··· Data extracts ···

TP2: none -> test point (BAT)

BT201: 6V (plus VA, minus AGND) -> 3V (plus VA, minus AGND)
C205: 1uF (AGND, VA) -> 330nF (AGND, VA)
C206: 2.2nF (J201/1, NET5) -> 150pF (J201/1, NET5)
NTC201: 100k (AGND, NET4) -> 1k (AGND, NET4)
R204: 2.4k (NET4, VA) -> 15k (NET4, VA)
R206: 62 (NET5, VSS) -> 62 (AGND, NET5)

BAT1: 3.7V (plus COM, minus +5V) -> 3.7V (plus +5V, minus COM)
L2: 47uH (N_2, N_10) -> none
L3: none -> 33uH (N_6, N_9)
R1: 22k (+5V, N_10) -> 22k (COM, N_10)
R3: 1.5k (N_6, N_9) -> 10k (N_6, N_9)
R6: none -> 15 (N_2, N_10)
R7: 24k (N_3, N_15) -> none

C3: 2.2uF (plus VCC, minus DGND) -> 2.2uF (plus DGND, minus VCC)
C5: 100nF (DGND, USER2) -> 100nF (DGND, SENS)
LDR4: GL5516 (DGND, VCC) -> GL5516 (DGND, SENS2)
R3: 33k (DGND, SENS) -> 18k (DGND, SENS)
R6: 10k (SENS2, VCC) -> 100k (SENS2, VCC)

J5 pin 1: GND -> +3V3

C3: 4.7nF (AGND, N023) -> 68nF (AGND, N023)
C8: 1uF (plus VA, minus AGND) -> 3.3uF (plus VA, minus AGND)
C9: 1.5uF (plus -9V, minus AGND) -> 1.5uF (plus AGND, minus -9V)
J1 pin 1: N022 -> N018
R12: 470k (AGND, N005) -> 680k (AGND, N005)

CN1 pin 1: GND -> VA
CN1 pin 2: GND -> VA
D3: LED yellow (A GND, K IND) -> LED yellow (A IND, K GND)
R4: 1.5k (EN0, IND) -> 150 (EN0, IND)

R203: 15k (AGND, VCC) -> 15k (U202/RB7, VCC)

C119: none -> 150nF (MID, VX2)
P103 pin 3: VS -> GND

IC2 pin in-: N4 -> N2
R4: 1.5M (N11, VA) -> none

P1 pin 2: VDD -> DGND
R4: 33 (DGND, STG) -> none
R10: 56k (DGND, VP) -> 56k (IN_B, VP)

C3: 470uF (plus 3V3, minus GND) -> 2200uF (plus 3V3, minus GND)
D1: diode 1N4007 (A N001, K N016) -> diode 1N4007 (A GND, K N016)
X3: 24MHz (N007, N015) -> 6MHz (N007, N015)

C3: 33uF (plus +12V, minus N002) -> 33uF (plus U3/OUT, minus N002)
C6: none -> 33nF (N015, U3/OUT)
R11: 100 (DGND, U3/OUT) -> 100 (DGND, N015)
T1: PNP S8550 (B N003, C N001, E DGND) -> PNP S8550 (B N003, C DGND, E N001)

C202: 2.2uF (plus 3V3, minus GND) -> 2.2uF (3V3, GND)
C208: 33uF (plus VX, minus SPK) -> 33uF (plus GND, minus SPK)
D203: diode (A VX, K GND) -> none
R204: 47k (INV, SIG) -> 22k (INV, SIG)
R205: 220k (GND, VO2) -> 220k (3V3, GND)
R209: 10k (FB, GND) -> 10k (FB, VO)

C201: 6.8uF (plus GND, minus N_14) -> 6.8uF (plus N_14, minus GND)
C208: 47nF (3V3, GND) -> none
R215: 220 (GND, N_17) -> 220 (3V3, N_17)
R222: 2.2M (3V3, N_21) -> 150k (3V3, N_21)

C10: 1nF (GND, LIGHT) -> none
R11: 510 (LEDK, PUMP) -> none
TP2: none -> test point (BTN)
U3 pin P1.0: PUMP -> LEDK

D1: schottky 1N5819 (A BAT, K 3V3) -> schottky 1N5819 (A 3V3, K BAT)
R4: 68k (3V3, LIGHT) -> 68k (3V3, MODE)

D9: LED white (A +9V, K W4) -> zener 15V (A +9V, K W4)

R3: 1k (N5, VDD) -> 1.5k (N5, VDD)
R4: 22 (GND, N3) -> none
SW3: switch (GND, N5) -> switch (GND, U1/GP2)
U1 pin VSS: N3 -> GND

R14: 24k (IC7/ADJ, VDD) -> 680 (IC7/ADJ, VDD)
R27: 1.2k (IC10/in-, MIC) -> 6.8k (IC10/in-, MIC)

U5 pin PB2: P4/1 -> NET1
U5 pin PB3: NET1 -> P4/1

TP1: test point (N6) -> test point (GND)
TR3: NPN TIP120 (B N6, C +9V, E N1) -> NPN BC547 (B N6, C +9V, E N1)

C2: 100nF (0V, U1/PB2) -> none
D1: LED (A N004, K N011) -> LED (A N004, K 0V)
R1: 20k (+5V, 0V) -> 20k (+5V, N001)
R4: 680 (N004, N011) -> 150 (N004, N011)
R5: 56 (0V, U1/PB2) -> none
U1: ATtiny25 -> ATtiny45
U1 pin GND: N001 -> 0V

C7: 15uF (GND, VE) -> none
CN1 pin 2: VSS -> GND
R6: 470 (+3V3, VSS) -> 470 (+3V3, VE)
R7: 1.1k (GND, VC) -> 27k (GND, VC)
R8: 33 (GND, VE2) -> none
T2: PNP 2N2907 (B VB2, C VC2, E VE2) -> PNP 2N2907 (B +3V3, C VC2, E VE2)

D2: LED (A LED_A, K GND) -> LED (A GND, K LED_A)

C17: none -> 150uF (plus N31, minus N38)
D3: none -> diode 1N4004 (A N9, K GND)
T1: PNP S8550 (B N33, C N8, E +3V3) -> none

···

= What you are asked to do =
The full listing is to be printed again exactly as it stands.

= Task response =
TP2: none -> test point (BAT)

BT201: 6V (plus VA, minus AGND) -> 3V (plus VA, minus AGND)
C205: 1uF (AGND, VA) -> 330nF (AGND, VA)
C206: 2.2nF (J201/1, NET5) -> 150pF (J201/1, NET5)
NTC201: 100k (AGND, NET4) -> 1k (AGND, NET4)
R204: 2.4k (NET4, VA) -> 15k (NET4, VA)
R206: 62 (NET5, VSS) -> 62 (AGND, NET5)

BAT1: 3.7V (plus COM, minus +5V) -> 3.7V (plus +5V, minus COM)
L2: 47uH (N_2, N_10) -> none
L3: none -> 33uH (N_6, N_9)
R1: 22k (+5V, N_10) -> 22k (COM, N_10)
R3: 1.5k (N_6, N_9) -> 10k (N_6, N_9)
R6: none -> 15 (N_2, N_10)
R7: 24k (N_3, N_15) -> none

C3: 2.2uF (plus VCC, minus DGND) -> 2.2uF (plus DGND, minus VCC)
C5: 100nF (DGND, USER2) -> 100nF (DGND, SENS)
LDR4: GL5516 (DGND, VCC) -> GL5516 (DGND, SENS2)
R3: 33k (DGND, SENS) -> 18k (DGND, SENS)
R6: 10k (SENS2, VCC) -> 100k (SENS2, VCC)

J5 pin 1: GND -> +3V3

C3: 4.7nF (AGND, N023) -> 68nF (AGND, N023)
C8: 1uF (plus VA, minus AGND) -> 3.3uF (plus VA, minus AGND)
C9: 1.5uF (plus -9V, minus AGND) -> 1.5uF (plus AGND, minus -9V)
J1 pin 1: N022 -> N018
R12: 470k (AGND, N005) -> 680k (AGND, N005)

CN1 pin 1: GND -> VA
CN1 pin 2: GND -> VA
D3: LED yellow (A GND, K IND) -> LED yellow (A IND, K GND)
R4: 1.5k (EN0, IND) -> 150 (EN0, IND)

R203: 15k (AGND, VCC) -> 15k (U202/RB7, VCC)

C119: none -> 150nF (MID, VX2)
P103 pin 3: VS -> GND

IC2 pin in-: N4 -> N2
R4: 1.5M (N11, VA) -> none

P1 pin 2: VDD -> DGND
R4: 33 (DGND, STG) -> none
R10: 56k (DGND, VP) -> 56k (IN_B, VP)

C3: 470uF (plus 3V3, minus GND) -> 2200uF (plus 3V3, minus GND)
D1: diode 1N4007 (A N001, K N016) -> diode 1N4007 (A GND, K N016)
X3: 24MHz (N007, N015) -> 6MHz (N007, N015)

C3: 33uF (plus +12V, minus N002) -> 33uF (plus U3/OUT, minus N002)
C6: none -> 33nF (N015, U3/OUT)
R11: 100 (DGND, U3/OUT) -> 100 (DGND, N015)
T1: PNP S8550 (B N003, C N001, E DGND) -> PNP S8550 (B N003, C DGND, E N001)

C202: 2.2uF (plus 3V3, minus GND) -> 2.2uF (3V3, GND)
C208: 33uF (plus VX, minus SPK) -> 33uF (plus GND, minus SPK)
D203: diode (A VX, K GND) -> none
R204: 47k (INV, SIG) -> 22k (INV, SIG)
R205: 220k (GND, VO2) -> 220k (3V3, GND)
R209: 10k (FB, GND) -> 10k (FB, VO)

C201: 6.8uF (plus GND, minus N_14) -> 6.8uF (plus N_14, minus GND)
C208: 47nF (3V3, GND) -> none
R215: 220 (GND, N_17) -> 220 (3V3, N_17)
R222: 2.2M (3V3, N_21) -> 150k (3V3, N_21)

C10: 1nF (GND, LIGHT) -> none
R11: 510 (LEDK, PUMP) -> none
TP2: none -> test point (BTN)
U3 pin P1.0: PUMP -> LEDK

D1: schottky 1N5819 (A BAT, K 3V3) -> schottky 1N5819 (A 3V3, K BAT)
R4: 68k (3V3, LIGHT) -> 68k (3V3, MODE)

D9: LED white (A +9V, K W4) -> zener 15V (A +9V, K W4)

R3: 1k (N5, VDD) -> 1.5k (N5, VDD)
R4: 22 (GND, N3) -> none
SW3: switch (GND, N5) -> switch (GND, U1/GP2)
U1 pin VSS: N3 -> GND

R14: 24k (IC7/ADJ, VDD) -> 680 (IC7/ADJ, VDD)
R27: 1.2k (IC10/in-, MIC) -> 6.8k (IC10/in-, MIC)

U5 pin PB2: P4/1 -> NET1
U5 pin PB3: NET1 -> P4/1

TP1: test point (N6) -> test point (GND)
TR3: NPN TIP120 (B N6, C +9V, E N1) -> NPN BC547 (B N6, C +9V, E N1)

C2: 100nF (0V, U1/PB2) -> none
D1: LED (A N004, K N011) -> LED (A N004, K 0V)
R1: 20k (+5V, 0V) -> 20k (+5V, N001)
R4: 680 (N004, N011) -> 150 (N004, N011)
R5: 56 (0V, U1/PB2) -> none
U1: ATtiny25 -> ATtiny45
U1 pin GND: N001 -> 0V

C7: 15uF (GND, VE) -> none
CN1 pin 2: VSS -> GND
R6: 470 (+3V3, VSS) -> 470 (+3V3, VE)
R7: 1.1k (GND, VC) -> 27k (GND, VC)
R8: 33 (GND, VE2) -> none
T2: PNP 2N2907 (B VB2, C VC2, E VE2) -> PNP 2N2907 (B +3V3, C VC2, E VE2)

D2: LED (A LED_A, K GND) -> LED (A GND, K LED_A)

C17: none -> 150uF (plus N31, minus N38)
D3: none -> diode 1N4004 (A N9, K GND)
T1: PNP S8550 (B N33, C N8, E +3V3) -> none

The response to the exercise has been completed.